Recorded data:
▽
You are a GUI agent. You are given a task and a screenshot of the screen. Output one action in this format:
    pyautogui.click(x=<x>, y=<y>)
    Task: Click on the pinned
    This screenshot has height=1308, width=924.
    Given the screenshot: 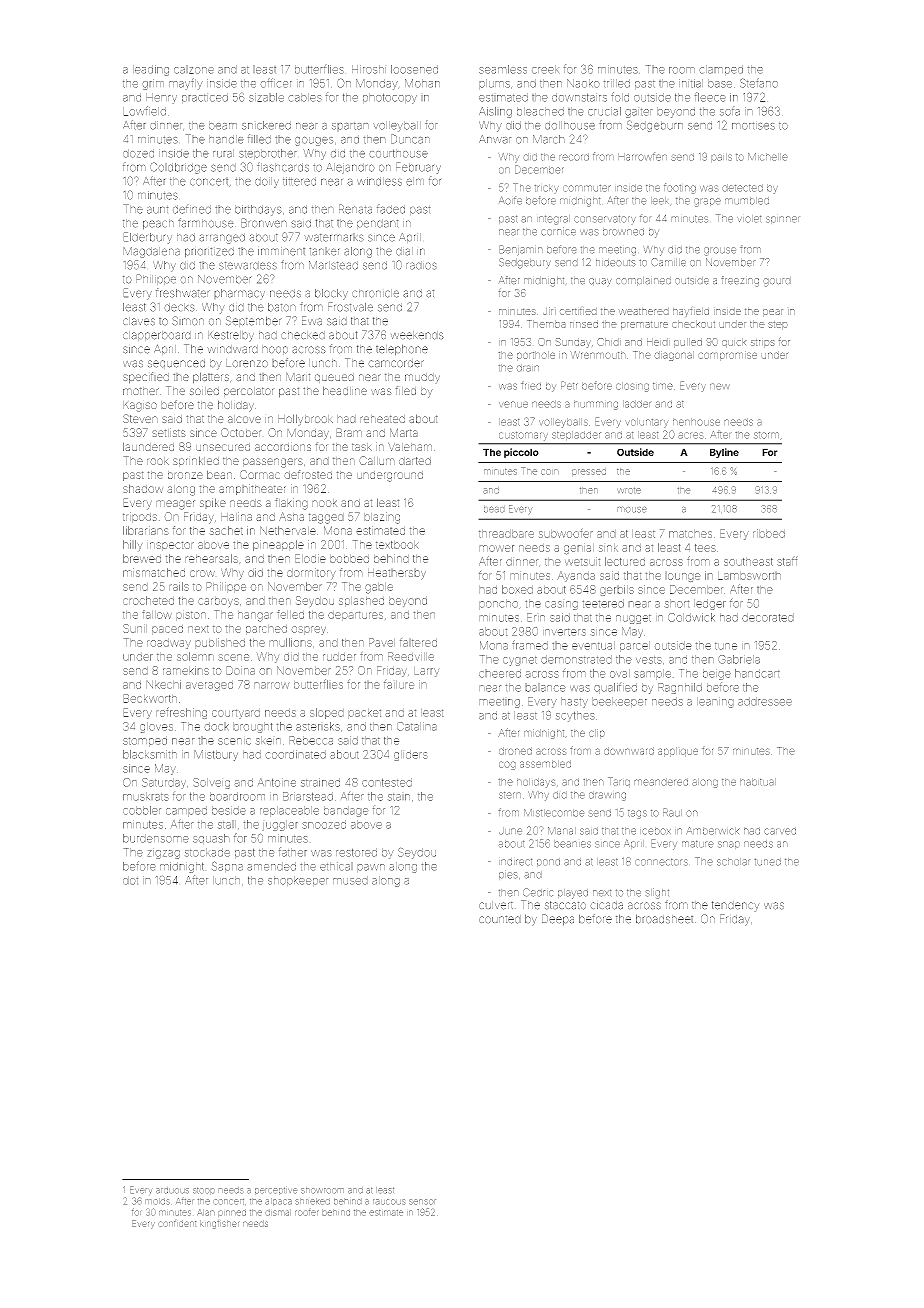 What is the action you would take?
    pyautogui.click(x=232, y=1213)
△
Render the items as a Markdown table with the columns Row and Line, leaving out blank lines. Begin with the first line of the items and stop after the line that contains "This screenshot has".

| Row | Line |
|---|---|
| 1 | You are a GUI agent. You are given a task and a screenshot of the screen. Output one action in this format: |
| 2 |     pyautogui.click(x=<x>, y=<y>) |
| 3 |     Task: Click on the pinned |
| 4 |     This screenshot has height=1308, width=924. |